Output range, inclusive: from the line containing "ENC3 pin CLK: TX -> D13" to the line containing "SONAR1 pin TRIG: D9 -> none". Restate those lines from the data below word for word and only those.

(Beginning of INFORMATION)

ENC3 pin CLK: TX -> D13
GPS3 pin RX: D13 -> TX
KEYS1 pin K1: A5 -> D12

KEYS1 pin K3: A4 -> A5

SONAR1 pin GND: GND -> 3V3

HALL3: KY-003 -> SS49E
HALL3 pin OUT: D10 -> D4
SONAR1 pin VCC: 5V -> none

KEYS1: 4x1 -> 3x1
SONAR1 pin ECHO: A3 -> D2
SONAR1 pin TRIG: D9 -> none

(End of INFORMATION)
(Beginning of INFORMATION)

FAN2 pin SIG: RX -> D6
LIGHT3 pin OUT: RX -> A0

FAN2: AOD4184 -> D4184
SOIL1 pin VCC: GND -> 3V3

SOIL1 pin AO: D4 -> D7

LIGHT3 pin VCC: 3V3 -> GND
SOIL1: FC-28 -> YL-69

(End of INFORMATION)
(Beginning of INFORMATION)

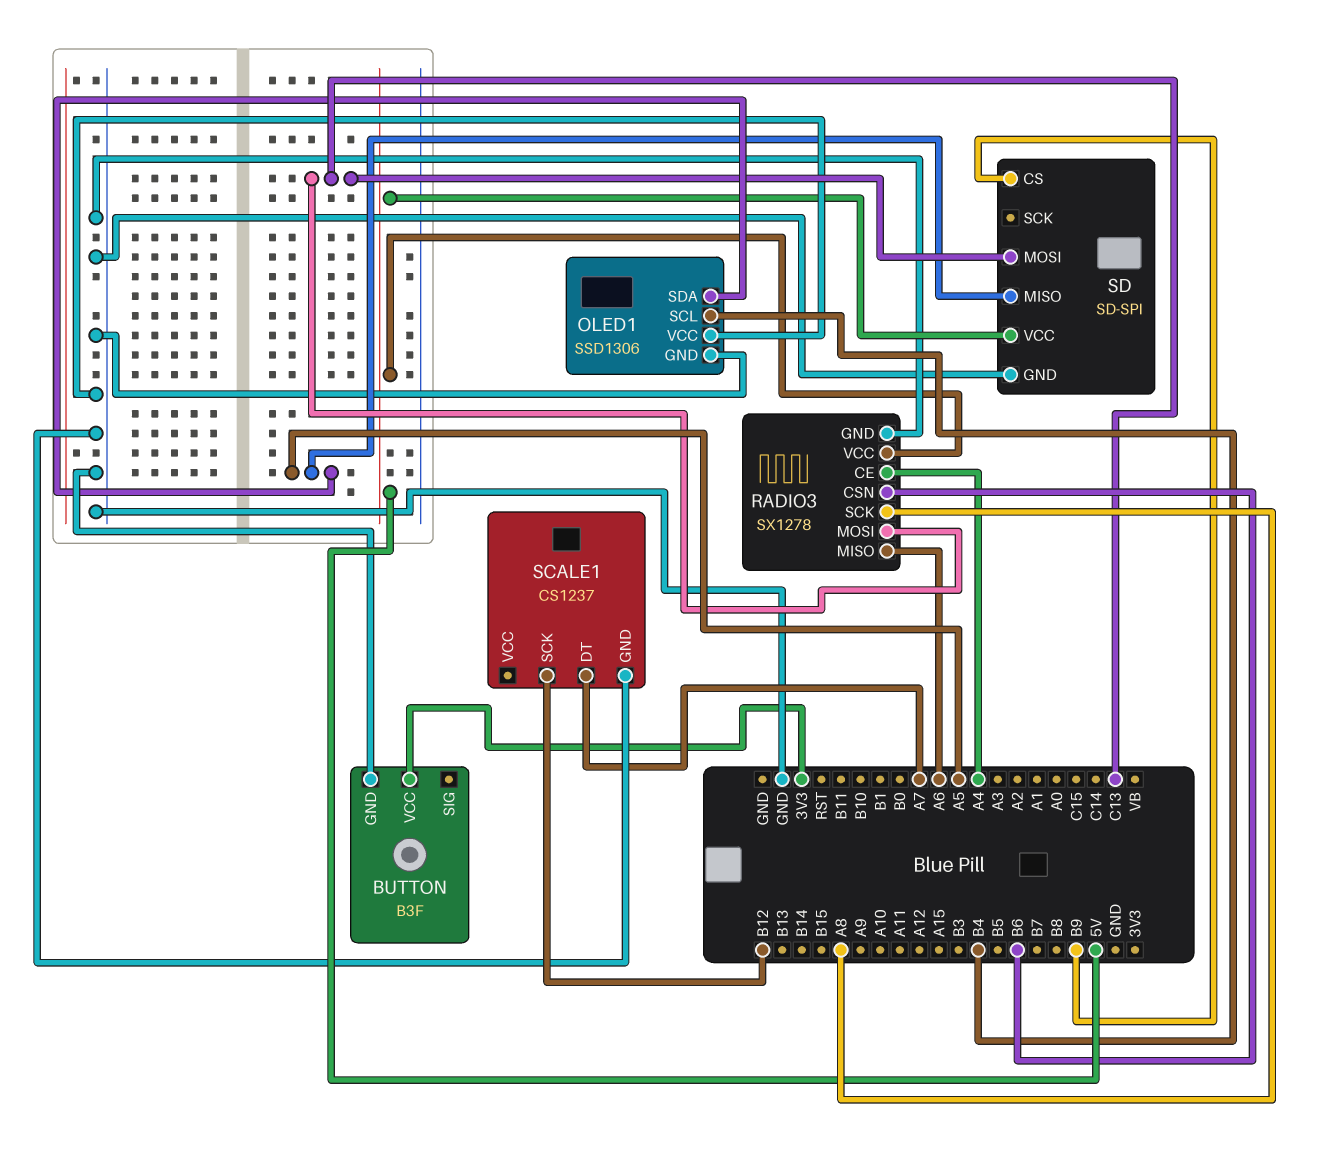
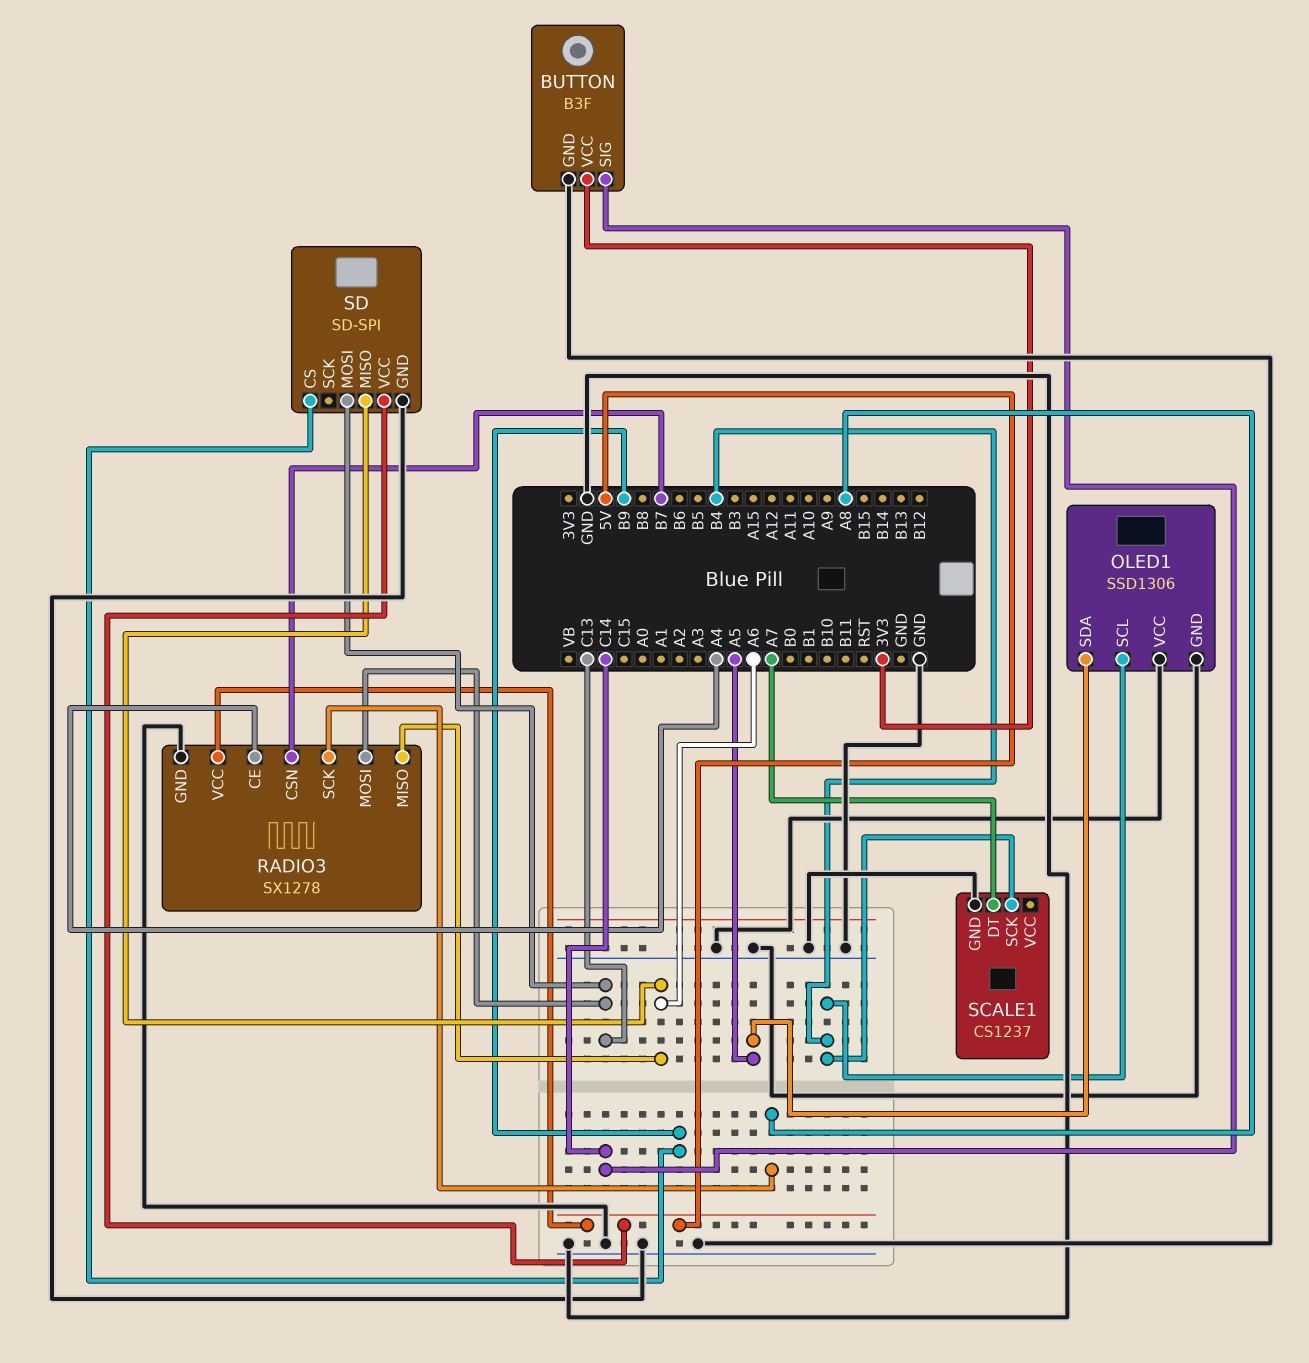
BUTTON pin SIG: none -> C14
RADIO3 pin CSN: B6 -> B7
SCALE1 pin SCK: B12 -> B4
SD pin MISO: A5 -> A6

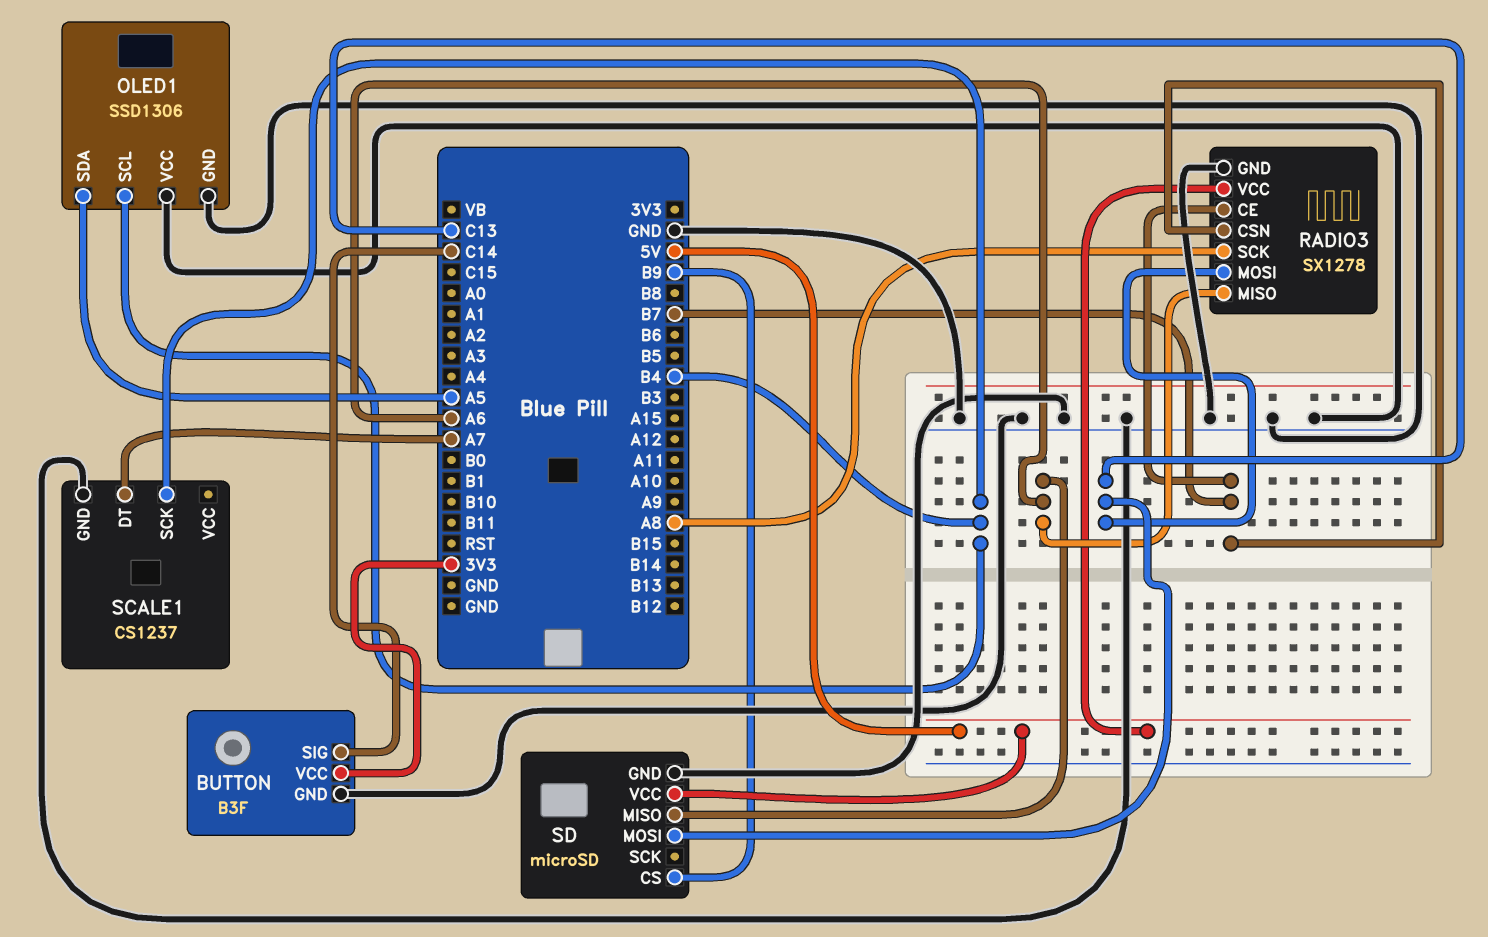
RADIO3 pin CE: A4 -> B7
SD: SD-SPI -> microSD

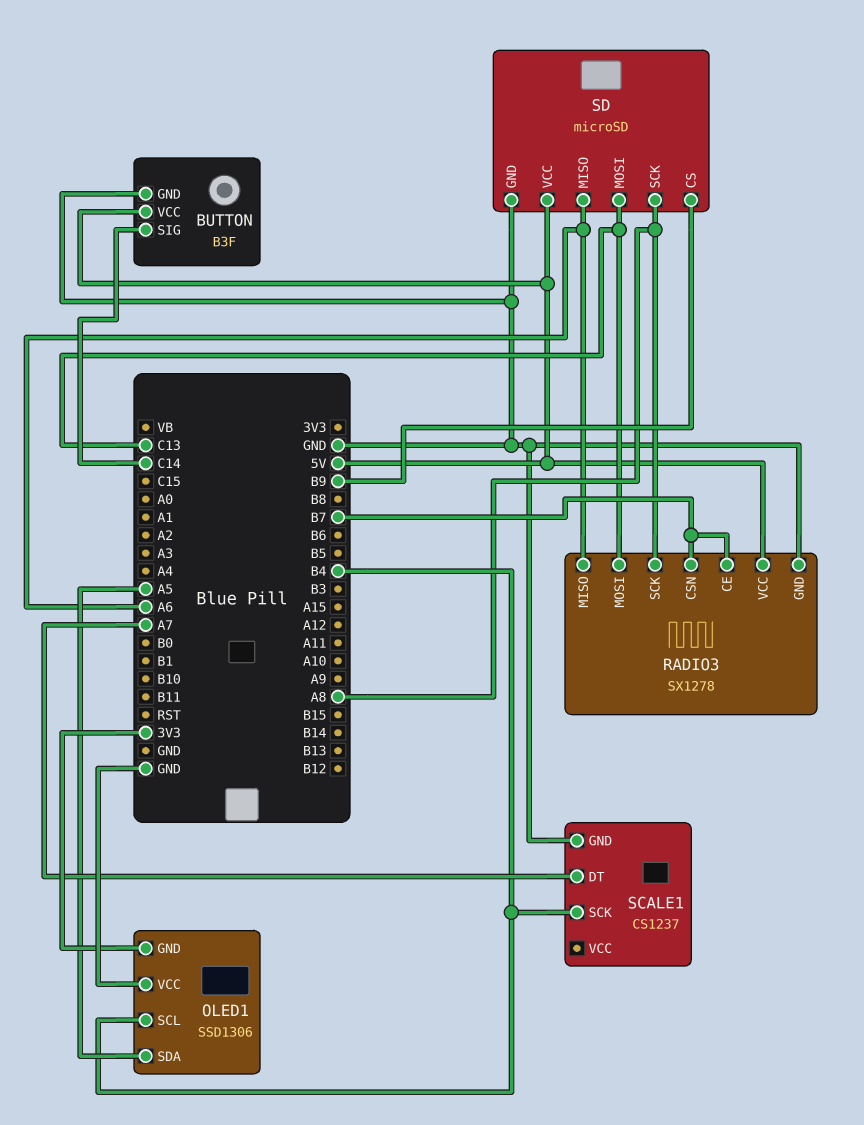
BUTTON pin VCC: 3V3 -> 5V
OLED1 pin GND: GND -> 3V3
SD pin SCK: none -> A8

(End of INFORMATION)

* [RESULT]:
ENC3 pin CLK: TX -> D13
GPS3 pin RX: D13 -> TX
KEYS1 pin K1: A5 -> D12

KEYS1 pin K3: A4 -> A5

SONAR1 pin GND: GND -> 3V3

HALL3: KY-003 -> SS49E
HALL3 pin OUT: D10 -> D4
SONAR1 pin VCC: 5V -> none

KEYS1: 4x1 -> 3x1
SONAR1 pin ECHO: A3 -> D2
SONAR1 pin TRIG: D9 -> none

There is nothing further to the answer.